• **SUPPLIED INFORMATION**:

● ● ● ● ●

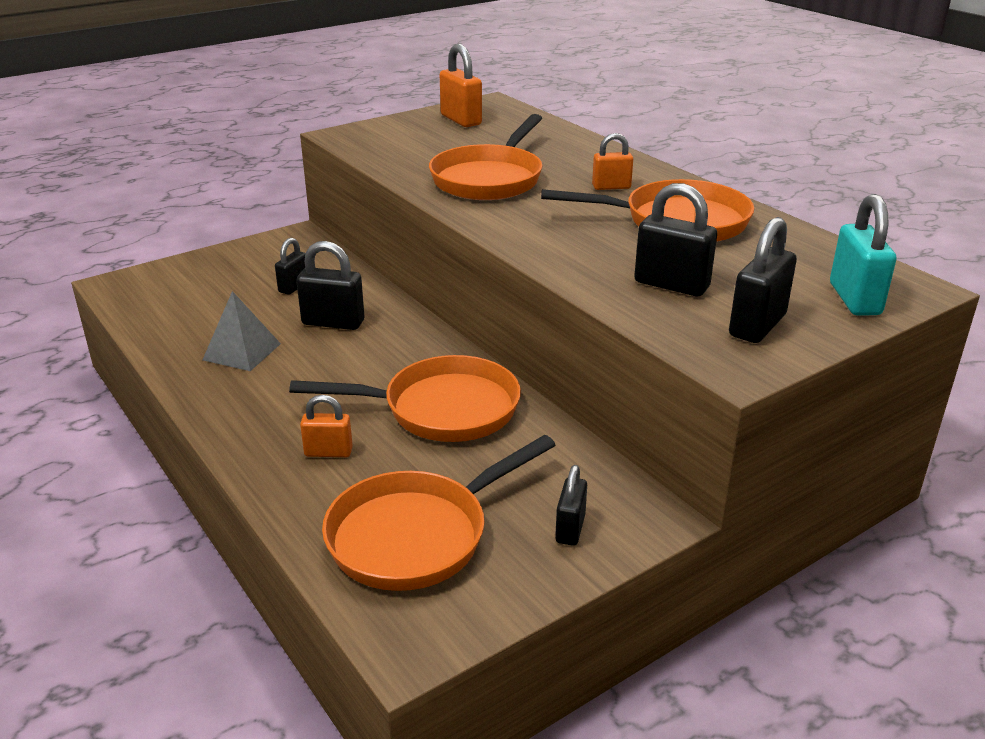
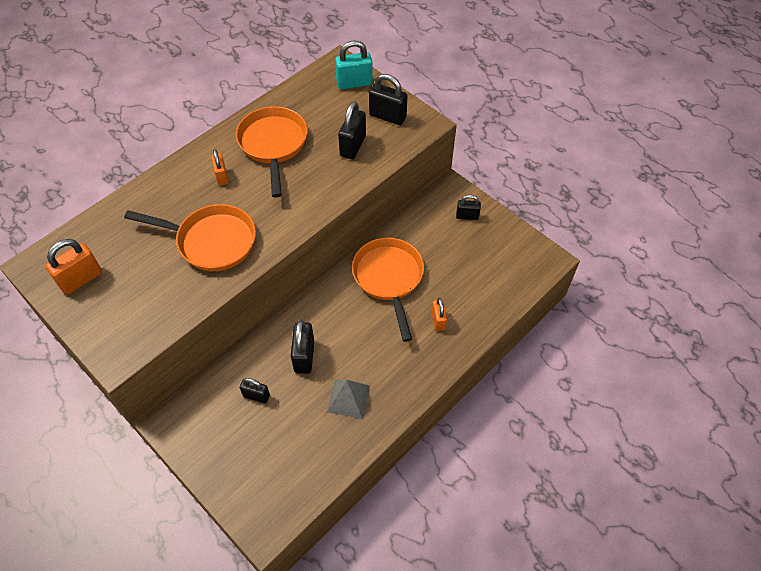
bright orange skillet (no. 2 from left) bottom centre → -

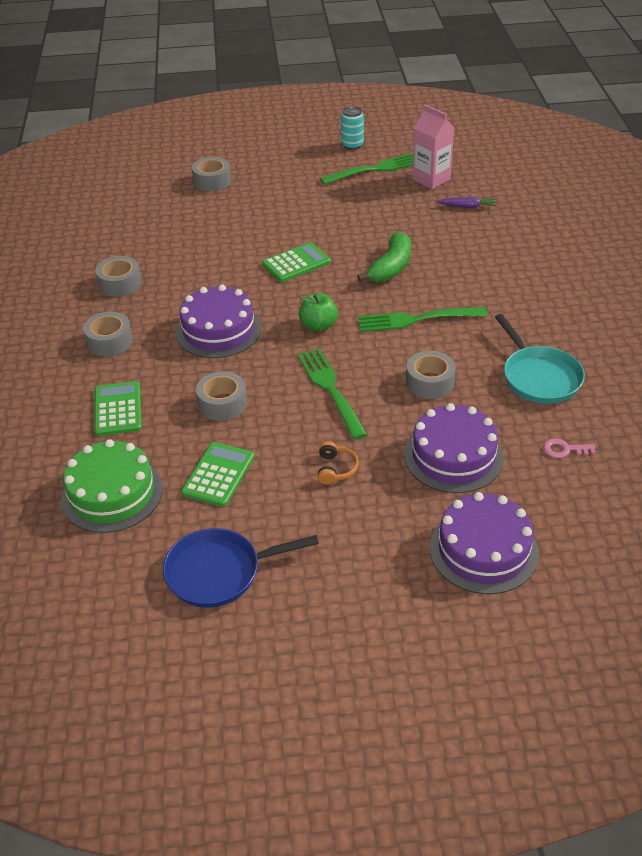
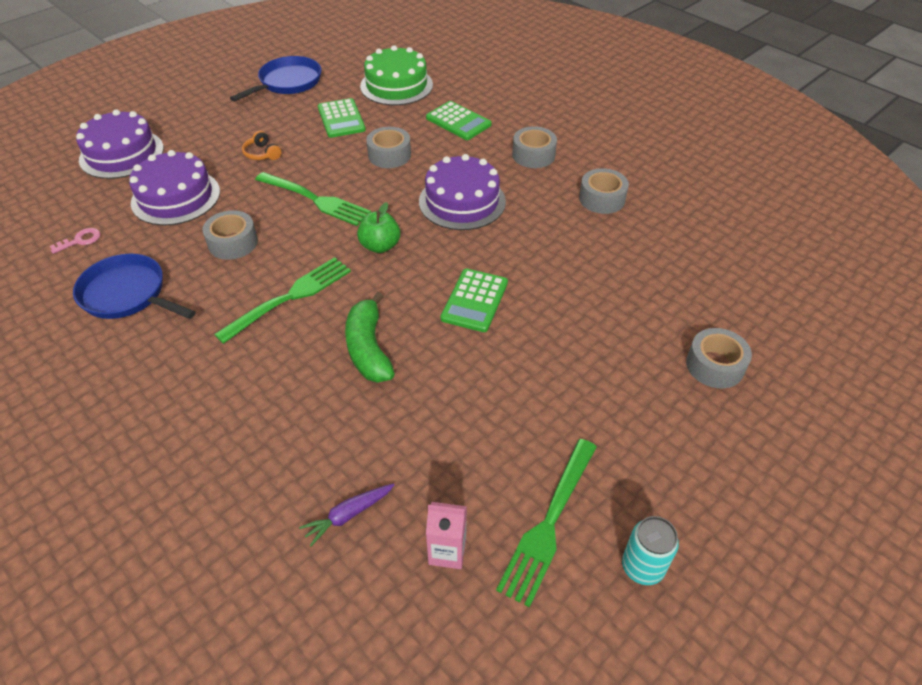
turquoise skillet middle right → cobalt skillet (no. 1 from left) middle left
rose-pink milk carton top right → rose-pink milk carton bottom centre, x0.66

● ● ● ● ●

• **TO DO**: Everything from the line that contains "turquoise skillet middle" through the final line of the listing is to be restated word for word, and nothing more.

• **RESULT OF THE EXERCISE**:
turquoise skillet middle right → cobalt skillet (no. 1 from left) middle left
rose-pink milk carton top right → rose-pink milk carton bottom centre, x0.66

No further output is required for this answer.